* [PROBLEM TO SOLVE] Identify each line in the items below that contains the string "with", and copy those lines. Case counts.

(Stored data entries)
^^^^^^^^

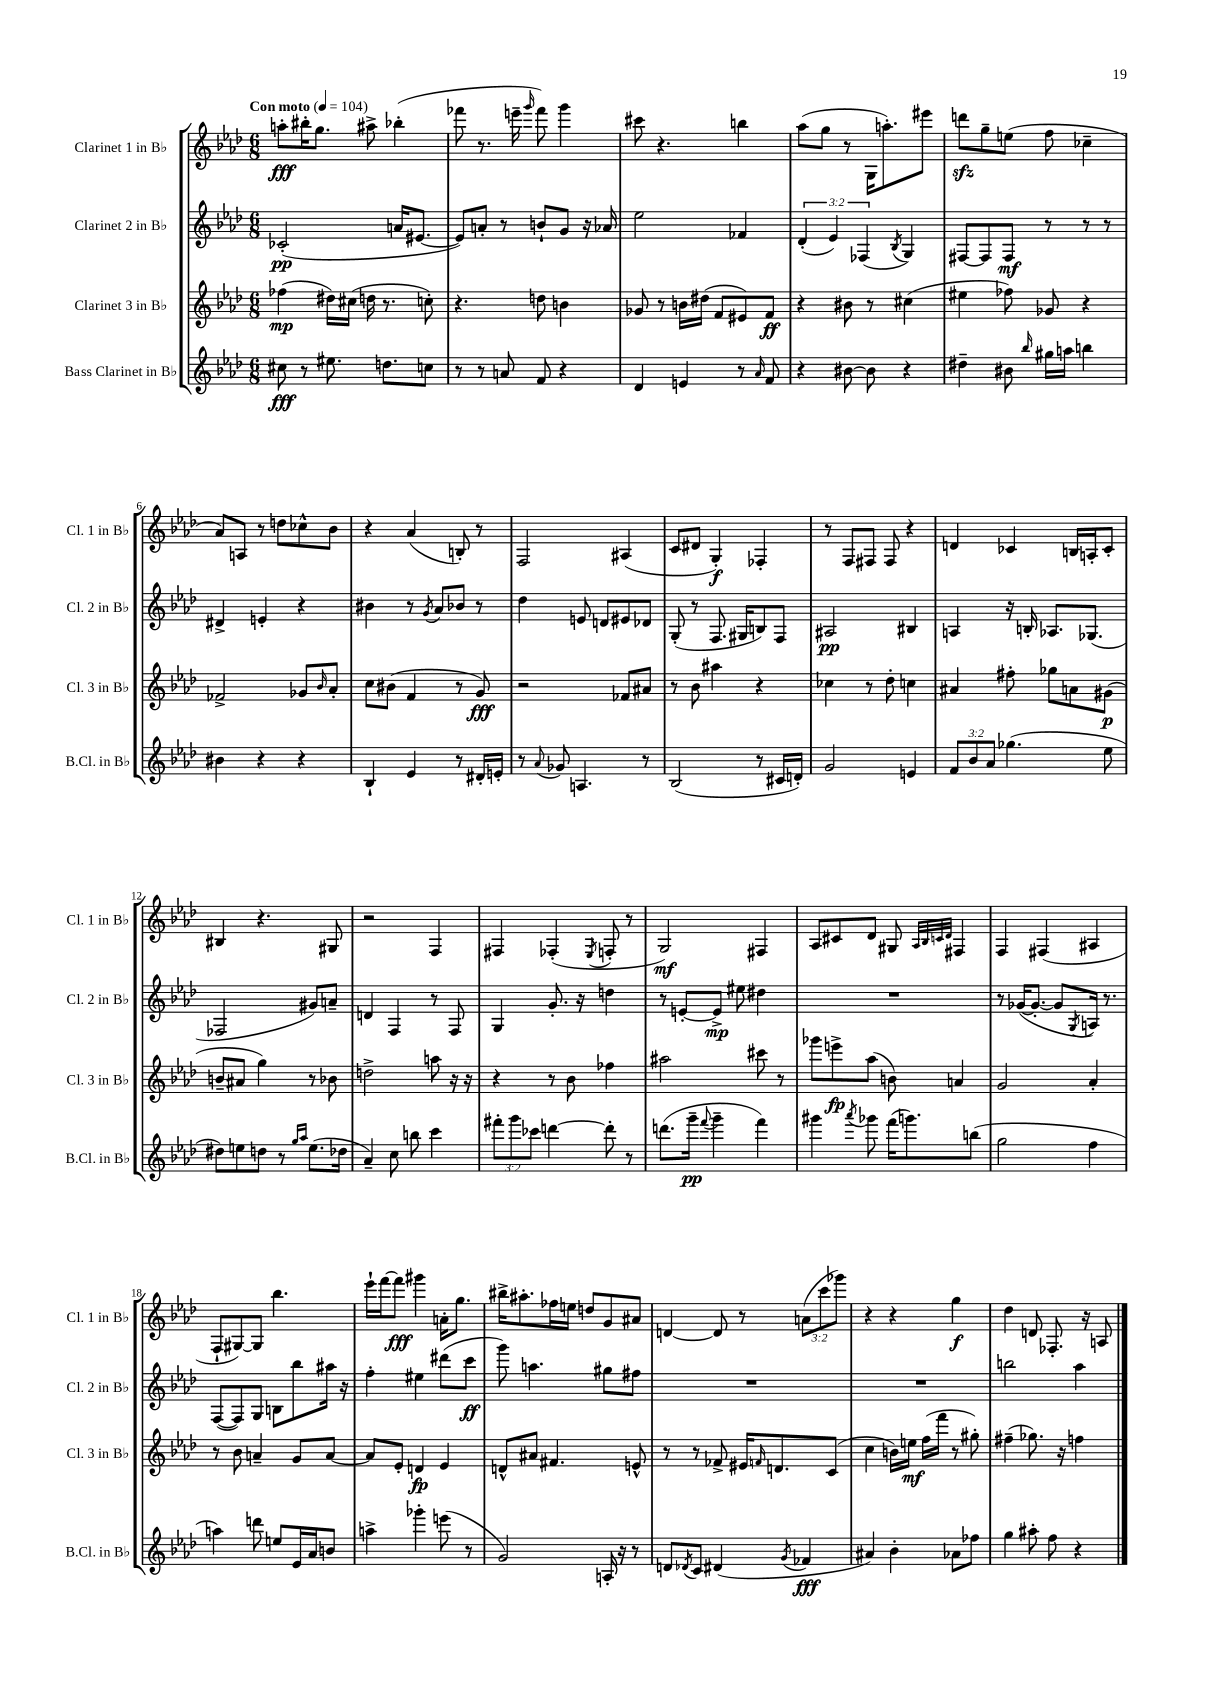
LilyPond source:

<<
\new StaffGroup <<
\new Staff = "s0" \with { instrumentName = "Clarinet 1 in Bb" shortInstrumentName = "Cl. 1 in Bb" } {
    \clef treble \key aes \major \numericTimeSignature \time 6/8 \override Staff.TupletNumber.text = #tuplet-number::calc-fraction-text \tempo "Con moto" 4 = 104
    a''8-.\fff bis''16-. g''8. ais''8-> bes''4-.( |
    fes'''8 r8. e'''16-- \grace { g'''16 } fes'''8) g'''4 |
    cis'''8 r4. b''4 |
    aes''8( g''8 r8 g16 a''8.-.) eis'''8 |
    d'''8\sfz g''8-- e''8( f''8 ces''4-- |
    aes'8) a8 r8 d''8 ces''8-^ bes'8 |
    r4 aes'4( b8-.) r8 |
    f2 ais4( |
    c'8 dis'8 g4-.\f) fes4-. |
    r8 f8 fis8 fis8 r4 |
    d'4 ces'4 b16 a16-. ces'8-. |
    bis4 r4. gis8 |
    r2 f4 |
    fis4 fes4-.( \acciaccatura { ees8 } f8-. r8 |
    g2\mf) fis4 |
    aes8 cis'8 des'8 gis8 \grace { aes32 bes32 c'32 des'32 } fis4 |
    f4 fis4( ais4 |
    f8-! gis8~) gis8 bes''4. |
    ees'''16-! f'''16~ f'''8\fff gis'''4 a'16-. g''8. |
    bis''16-> ais''8.-. fes''16 e''16 d''8 g'8 ais'8 |
    d'4~ d'8 r8 \tuplet 3/2 { a'8( c'''8 ges'''8) } |
    r4 r4 g''4\f |
    des''4 d'8 fes8.-. r16 a8 \bar "|." |
}
\new Staff = "s1" \with { instrumentName = "Clarinet 2 in Bb" shortInstrumentName = "Cl. 2 in Bb" } {
    \clef treble \key aes \major \numericTimeSignature \time 6/8 \override Staff.TupletNumber.text = #tuplet-number::calc-fraction-text
    ces'2-.\pp( a'16 eis'8.~ |
    eis'8) a'8-. r8 b'8-! g'8 r16 aes'16 |
    ees''2 fes'4 |
    \tuplet 3/2 { des'4-.( ees'4) fes4( } \acciaccatura { bes8 } g4) |
    fis8~ fis8 fis8\mf r8 r8 r8 |
    dis'4-> e'4-. r4 |
    bis'4 r8 \acciaccatura { g'8 } aes'8 bes'8 r8 |
    des''4 e'8 d'8 eis'8 des'8 |
    g8-.( r8 f8. gis16 b8) f8 |
    ais2\pp bis4 |
    a4 r16 b16-. aes8. ges8.( |
    fes2 gis'8) a'8-- |
    d'4 f4 r8 f8 |
    g4 g'8.-. r16 d''4 |
    r8 e'8~-. e'8->\mp eis''8 dis''4 |
    R2. |
    r8 ges'16~( ges'8.~-. ges'8 \acciaccatura { g8 } a16) r8. |
    f8~( f8) g8 b8 bes''8 ais''16 r16 |
    f''4-. eis''4 dis'''8( c'''8\ff |
    g'''8) a''4. gis''8 fis''8 |
    R2. |
    R2. |
    b''2 aes''4 \bar "|." |
}
\new Staff = "s2" \with { instrumentName = "Clarinet 3 in Bb" shortInstrumentName = "Cl. 3 in Bb" } {
    \clef treble \key aes \major \numericTimeSignature \time 6/8
    fes''4\mp( dis''16) cis''16( d''16 r8. c''8-.) |
    r4. d''8 b'4 |
    ges'8 r8 b'16 dis''16( f'8 eis'8) f'8\ff |
    r4 bis'8 r8 cis''4( |
    eis''4 fes''8) ges'8 r4 |
    fes'2-> ges'8 \grace { bes'16 } aes'8-. |
    c''8 bis'8( f'4 r8 g'8\fff) |
    r2 fes'8 ais'8 |
    r8 bes'8 ais''4 r4 |
    ces''4 r8 des''8-. c''4 |
    ais'4 fis''8-. ges''8 a'8 gis'8\p( |
    b'8-- ais'8 g''4) r8 bes'8 |
    d''2-> a''8 r16 r16 |
    r4 r8 bes'8 fes''4 |
    ais''2 cis'''8 r8 |
    ges'''8 e'''8->\fp aes''8( b'8) a'4 |
    g'2 aes'4-. |
    r8 bes'8 a'4-- g'8 a'8~ |
    a'8 ees'8-. d'4\fp ees'4 |
    d'8-^ ais'8 fis'4. e'8-^ |
    r8 r8 fes'8-> eis'16 \grace { f'16 } d'8. c'8( |
    c''4 b'16) e''16\mf f''16( f'''16 r8 gis''8-.) |
    fis''4--( ges''8.) r16 f''4 \bar "|." |
}
\new Staff = "s3" \with { instrumentName = "Bass Clarinet in Bb" shortInstrumentName = "B.Cl. in Bb" } {
    \clef treble \key aes \major \numericTimeSignature \time 6/8 \override Staff.TupletNumber.text = #tuplet-number::calc-fraction-text
    cis''8\fff r8 eis''8. d''8. c''8 |
    r8 r8 a'8 f'8 r4 |
    des'4 e'4 r8 \grace { aes'16 } f'8 |
    r4 bis'8~ bis'8 r4 |
    dis''4-- bis'8 \grace { bes''16 } gis''16 a''16 b''4 |
    bis'4 r4 r4 |
    bes4-! ees'4 r8 dis'16-. e'16-. |
    r8 \appoggiatura { aes'8 } ges'8 a4. r8 |
    bes2( r8 cis'16 d'16-.) |
    g'2 e'4 |
    \tuplet 3/2 { f'8 bes'8 aes'8 } ges''4.( ees''8 |
    dis''8) e''8 d''8 r8 \grace { g''16 aes''16 } e''8.( des''16 |
    aes'4--) c''8 b''8 c'''4 |
    \tuplet 3/2 { fis'''8-. g'''8 ces'''8 } d'''4~ d'''8-. r8 |
    d'''8.( g'''16--\pp \appoggiatura { f'''8 } g'''4-- f'''4) |
    gis'''4 \acciaccatura { aes'''8 } ges'''8 f'''16( g'''8.) b''8( |
    g''2 f''4 |
    a''4) d'''8 e''8 ees'16 aes'16 b'8 |
    a''4-> ges'''4-. e'''8( r8 |
    g'2) a16-. r16 r8 |
    d'8 \acciaccatura { des'8 } c'8 dis'4( \acciaccatura { g'8 } fes'4\fff |
    ais'4) bes'4-. aes'8 fes''8 |
    g''4 ais''8-. f''8 r4 \bar "|." |
}
>>
>>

^^^^^^^^

* [EXERCISE OUTPUT]
\new Staff = "s0" \with { instrumentName = "Clarinet 1 in Bb" shortInstrumentName = "Cl. 1 in Bb" } {
\new Staff = "s1" \with { instrumentName = "Clarinet 2 in Bb" shortInstrumentName = "Cl. 2 in Bb" } {
\new Staff = "s2" \with { instrumentName = "Clarinet 3 in Bb" shortInstrumentName = "Cl. 3 in Bb" } {
\new Staff = "s3" \with { instrumentName = "Bass Clarinet in Bb" shortInstrumentName = "B.Cl. in Bb" } {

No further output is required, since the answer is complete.